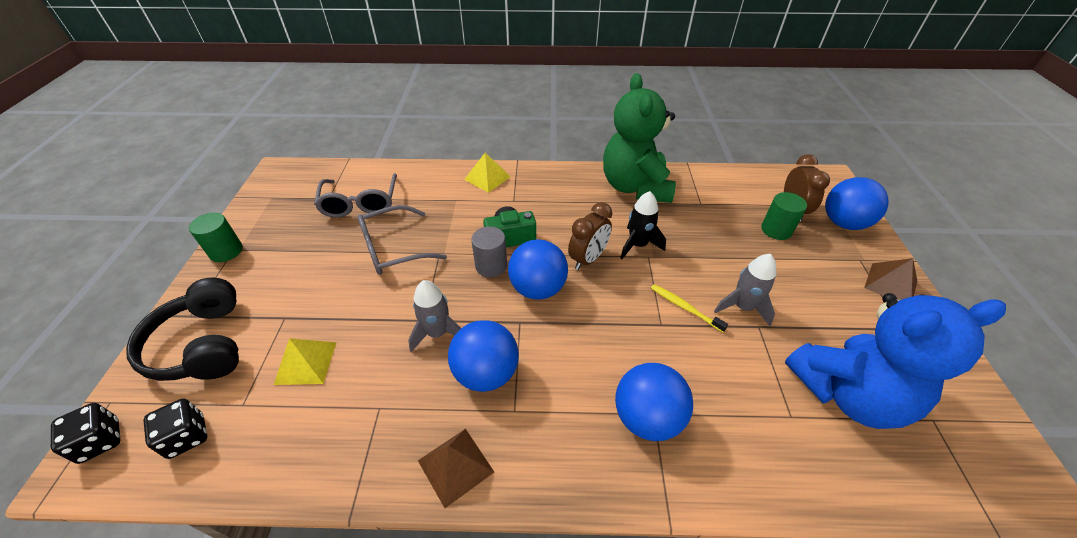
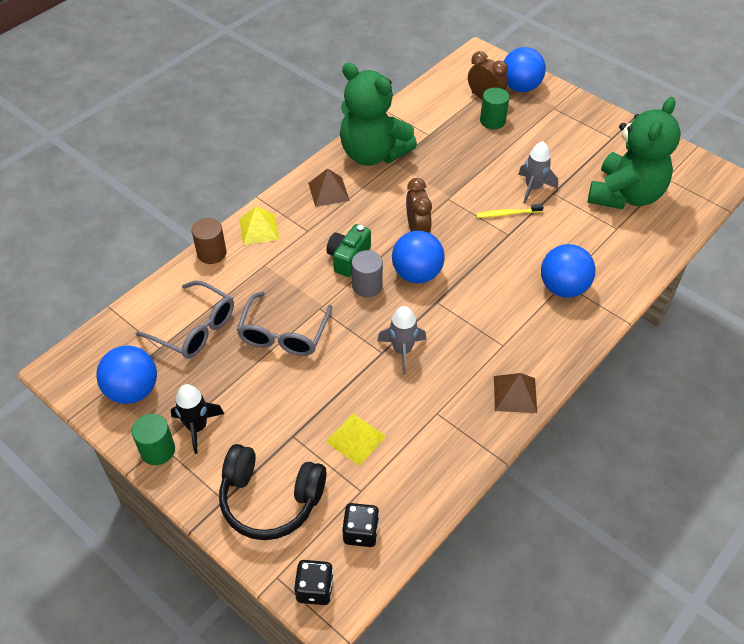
camera: 50 degrees left, 5 degrees up
(440, 171) = (211, 253): none -> brown cylinder
(486, 373) = (462, 343): blue ball -> blue ball (133, 390)
(638, 245) = (432, 196): black rocket -> black rocket (197, 427)
(847, 393) = (625, 195): blue teddy bear -> green teddy bear
(891, 284) = (582, 113): brown pyramid -> brown pyramid (328, 191)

------------------------

Problem description
Go through the records and pull out each line that includes the word "brown".

Result
(440, 171) = (211, 253): none -> brown cylinder
(891, 284) = (582, 113): brown pyramid -> brown pyramid (328, 191)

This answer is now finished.